*** Task data ***
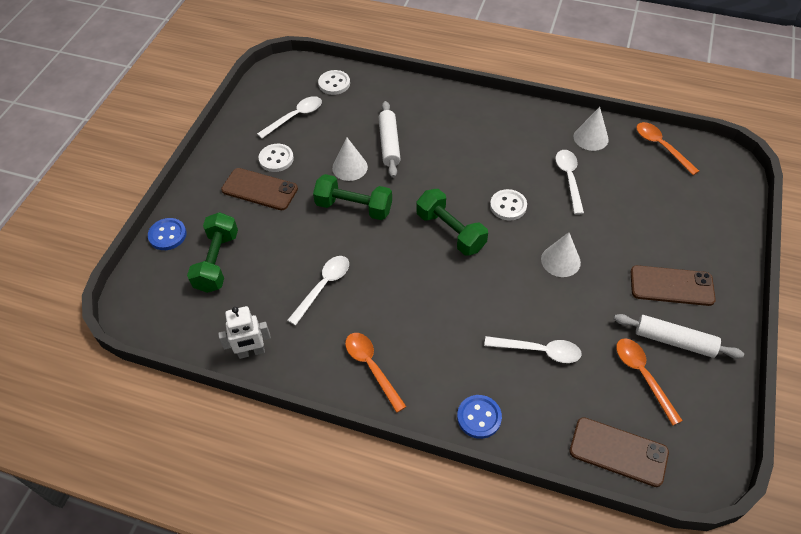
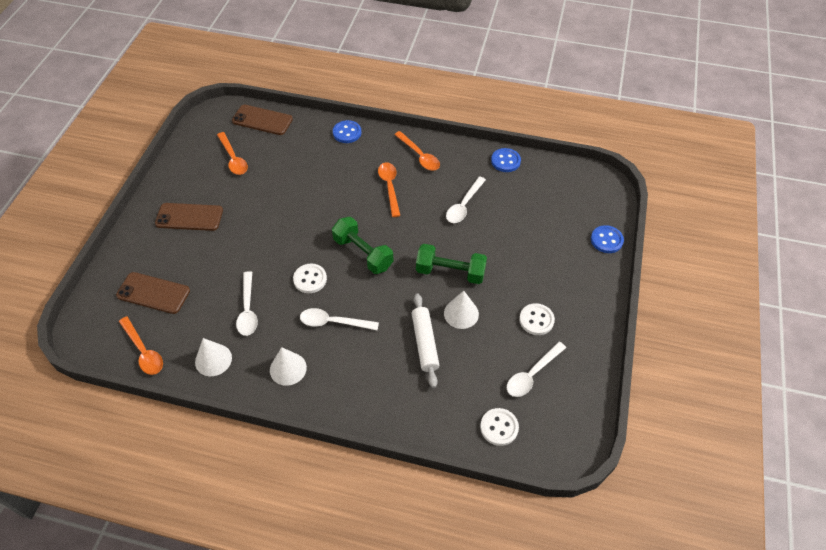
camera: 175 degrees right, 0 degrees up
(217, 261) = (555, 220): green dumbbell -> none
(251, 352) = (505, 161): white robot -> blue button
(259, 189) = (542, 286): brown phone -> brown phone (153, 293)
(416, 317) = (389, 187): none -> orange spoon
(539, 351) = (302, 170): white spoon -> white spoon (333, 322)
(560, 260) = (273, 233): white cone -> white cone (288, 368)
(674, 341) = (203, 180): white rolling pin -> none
*** End of Task data ***
*** Task data ***
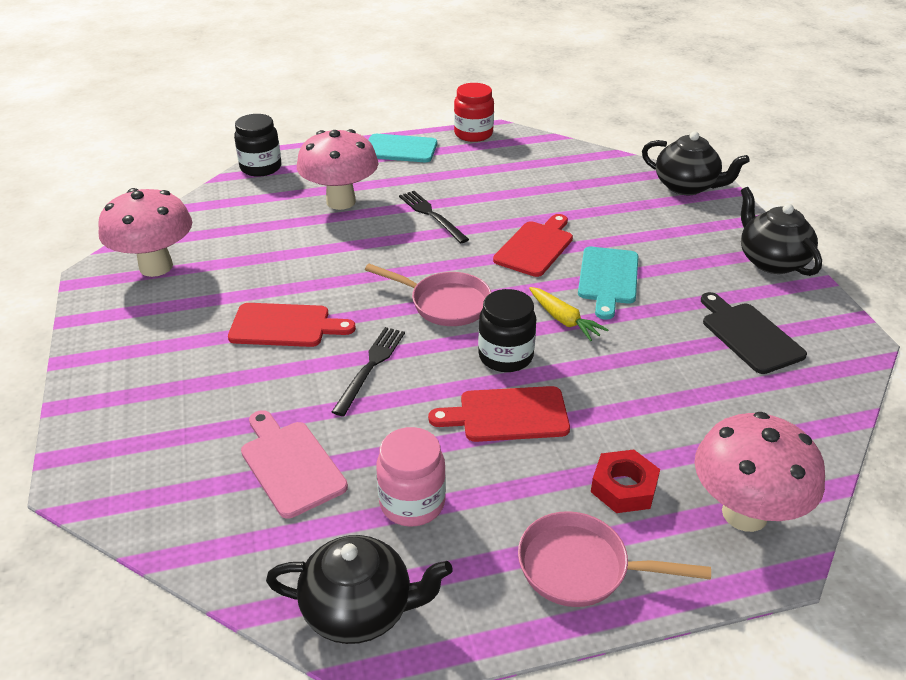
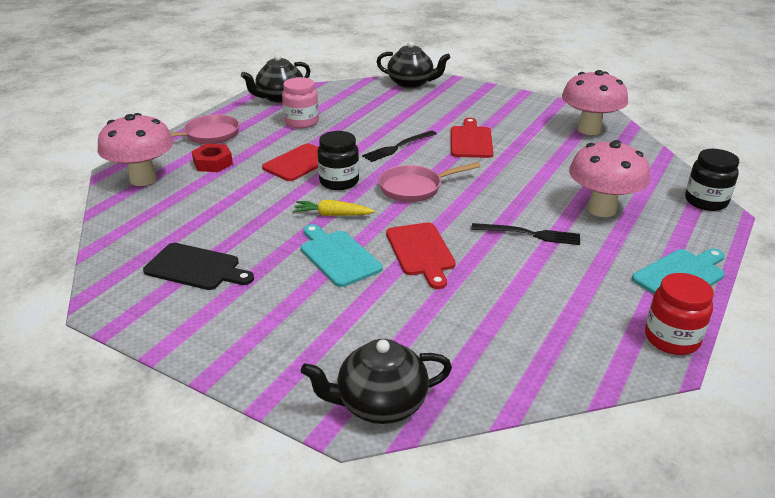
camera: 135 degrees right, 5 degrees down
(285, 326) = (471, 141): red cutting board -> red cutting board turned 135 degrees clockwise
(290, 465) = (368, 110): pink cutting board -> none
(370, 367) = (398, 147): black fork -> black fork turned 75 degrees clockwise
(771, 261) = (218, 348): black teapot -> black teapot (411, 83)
*** End of Task data ***
*** Task data ***
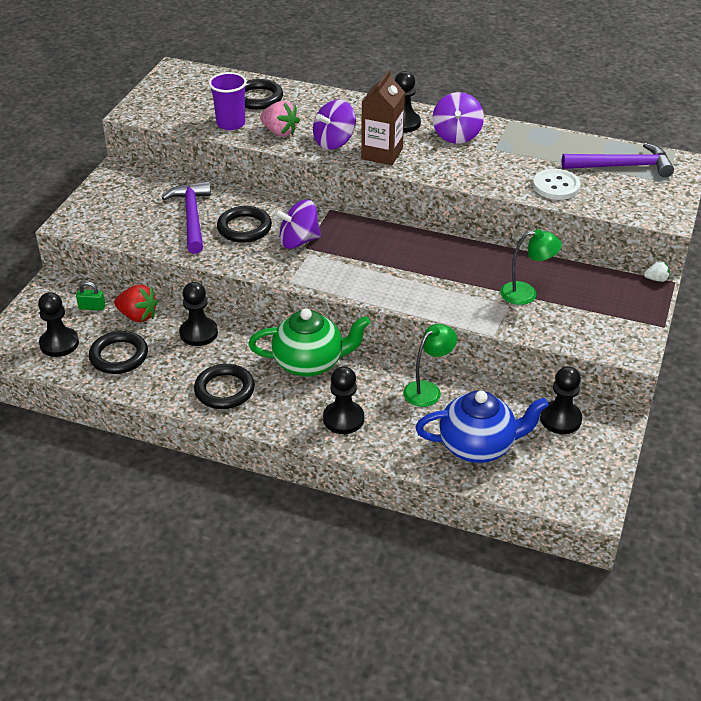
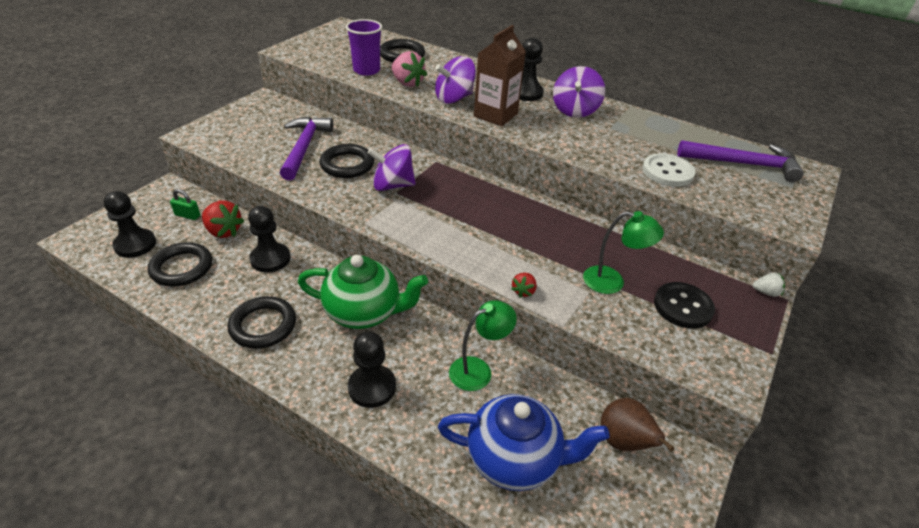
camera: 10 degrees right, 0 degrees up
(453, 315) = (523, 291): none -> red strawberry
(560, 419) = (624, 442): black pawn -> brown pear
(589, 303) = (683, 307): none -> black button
*** End of Task data ***
- _Task statement_: Find the line with "camera: 175 degrees right, 0 degrees up" in the entries above. Retype it and each line after it, exactly, through the line with "(674, 341) = (203, 180): white", and stop there.

- _Problem solution_:
camera: 175 degrees right, 0 degrees up
(217, 261) = (555, 220): green dumbbell -> none
(251, 352) = (505, 161): white robot -> blue button
(259, 189) = (542, 286): brown phone -> brown phone (153, 293)
(416, 317) = (389, 187): none -> orange spoon
(539, 351) = (302, 170): white spoon -> white spoon (333, 322)
(560, 260) = (273, 233): white cone -> white cone (288, 368)
(674, 341) = (203, 180): white rolling pin -> none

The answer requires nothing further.